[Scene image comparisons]
★ ★ ★
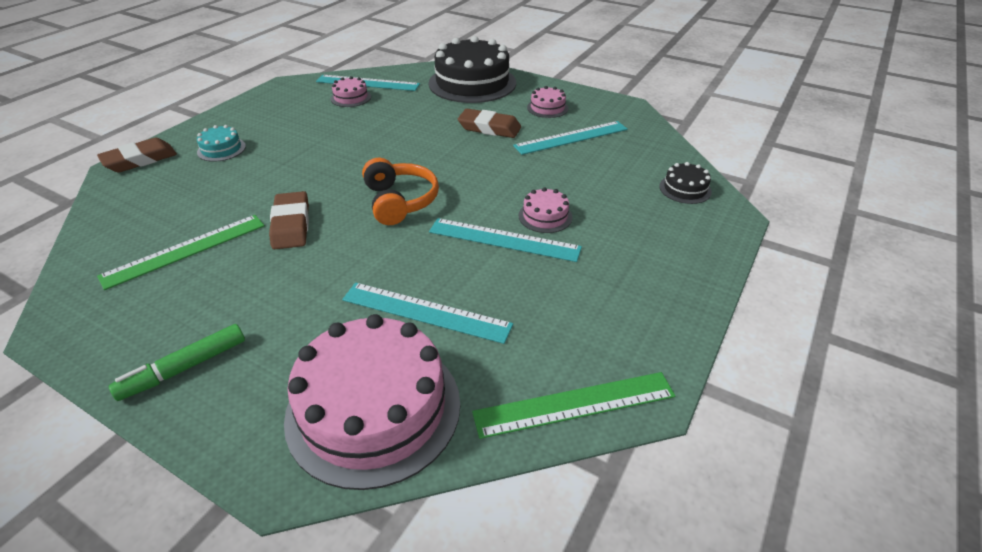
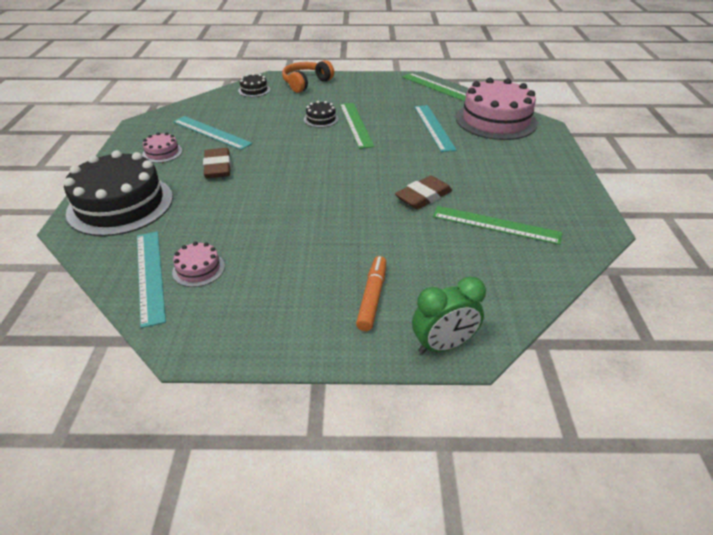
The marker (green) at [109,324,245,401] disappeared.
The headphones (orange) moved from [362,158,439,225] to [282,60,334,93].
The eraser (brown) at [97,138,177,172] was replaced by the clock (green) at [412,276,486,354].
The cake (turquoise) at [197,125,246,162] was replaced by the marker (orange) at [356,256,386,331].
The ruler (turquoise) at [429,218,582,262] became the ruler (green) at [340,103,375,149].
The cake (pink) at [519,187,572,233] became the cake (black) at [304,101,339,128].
★ ★ ★
* **What needs to be done**:
Return all lines in the data that include the word "orange".

* **Written solution**:
The headphones (orange) moved from [362,158,439,225] to [282,60,334,93].
The cake (turquoise) at [197,125,246,162] was replaced by the marker (orange) at [356,256,386,331].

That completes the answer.